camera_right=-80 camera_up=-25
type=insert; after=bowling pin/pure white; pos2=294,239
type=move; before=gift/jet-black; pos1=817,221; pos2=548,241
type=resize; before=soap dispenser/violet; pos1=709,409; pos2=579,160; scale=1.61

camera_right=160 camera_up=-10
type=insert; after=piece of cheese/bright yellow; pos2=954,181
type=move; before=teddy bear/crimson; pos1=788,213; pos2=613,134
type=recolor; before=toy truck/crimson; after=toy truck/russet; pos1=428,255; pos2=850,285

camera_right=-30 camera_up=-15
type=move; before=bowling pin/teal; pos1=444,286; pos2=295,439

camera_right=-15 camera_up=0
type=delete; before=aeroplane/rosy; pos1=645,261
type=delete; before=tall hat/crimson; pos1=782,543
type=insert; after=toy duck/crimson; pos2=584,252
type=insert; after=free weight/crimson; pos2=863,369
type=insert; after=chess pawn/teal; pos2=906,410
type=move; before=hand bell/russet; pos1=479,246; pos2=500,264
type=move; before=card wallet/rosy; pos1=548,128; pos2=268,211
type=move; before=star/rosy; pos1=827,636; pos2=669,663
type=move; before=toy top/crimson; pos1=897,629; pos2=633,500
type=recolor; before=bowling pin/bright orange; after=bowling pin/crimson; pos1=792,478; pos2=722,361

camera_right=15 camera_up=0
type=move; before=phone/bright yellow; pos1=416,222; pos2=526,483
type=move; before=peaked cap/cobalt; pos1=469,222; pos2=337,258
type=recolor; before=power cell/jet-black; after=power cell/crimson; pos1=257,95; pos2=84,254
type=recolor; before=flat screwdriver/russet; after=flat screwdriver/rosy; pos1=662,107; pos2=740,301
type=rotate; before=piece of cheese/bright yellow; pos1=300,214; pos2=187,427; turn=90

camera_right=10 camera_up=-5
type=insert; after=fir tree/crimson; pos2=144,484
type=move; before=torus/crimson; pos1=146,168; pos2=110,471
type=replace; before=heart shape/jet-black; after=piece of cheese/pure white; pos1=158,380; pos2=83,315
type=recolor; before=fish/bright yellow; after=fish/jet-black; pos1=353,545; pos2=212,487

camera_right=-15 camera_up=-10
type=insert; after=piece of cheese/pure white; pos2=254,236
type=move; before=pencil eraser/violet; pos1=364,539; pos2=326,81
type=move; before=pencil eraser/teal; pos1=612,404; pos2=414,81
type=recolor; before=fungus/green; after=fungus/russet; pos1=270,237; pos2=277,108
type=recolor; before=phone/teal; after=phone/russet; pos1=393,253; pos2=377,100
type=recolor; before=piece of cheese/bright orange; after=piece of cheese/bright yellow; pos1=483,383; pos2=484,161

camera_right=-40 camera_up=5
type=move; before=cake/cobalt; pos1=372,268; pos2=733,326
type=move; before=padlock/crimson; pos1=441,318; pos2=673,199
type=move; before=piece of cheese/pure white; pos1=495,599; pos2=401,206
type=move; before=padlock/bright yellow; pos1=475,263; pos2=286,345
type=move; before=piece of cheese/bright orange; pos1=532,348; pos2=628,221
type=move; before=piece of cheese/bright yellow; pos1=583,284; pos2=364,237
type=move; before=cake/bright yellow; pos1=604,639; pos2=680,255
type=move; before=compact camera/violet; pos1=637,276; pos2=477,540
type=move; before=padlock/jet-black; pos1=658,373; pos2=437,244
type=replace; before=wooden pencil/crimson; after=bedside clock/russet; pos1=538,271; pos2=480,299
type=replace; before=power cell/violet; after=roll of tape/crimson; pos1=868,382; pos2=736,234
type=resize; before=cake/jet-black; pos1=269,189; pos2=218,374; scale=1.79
+++
→ **The task**
Count each line of the listing that contains "bright" and give the count alone.

→ **Response**
10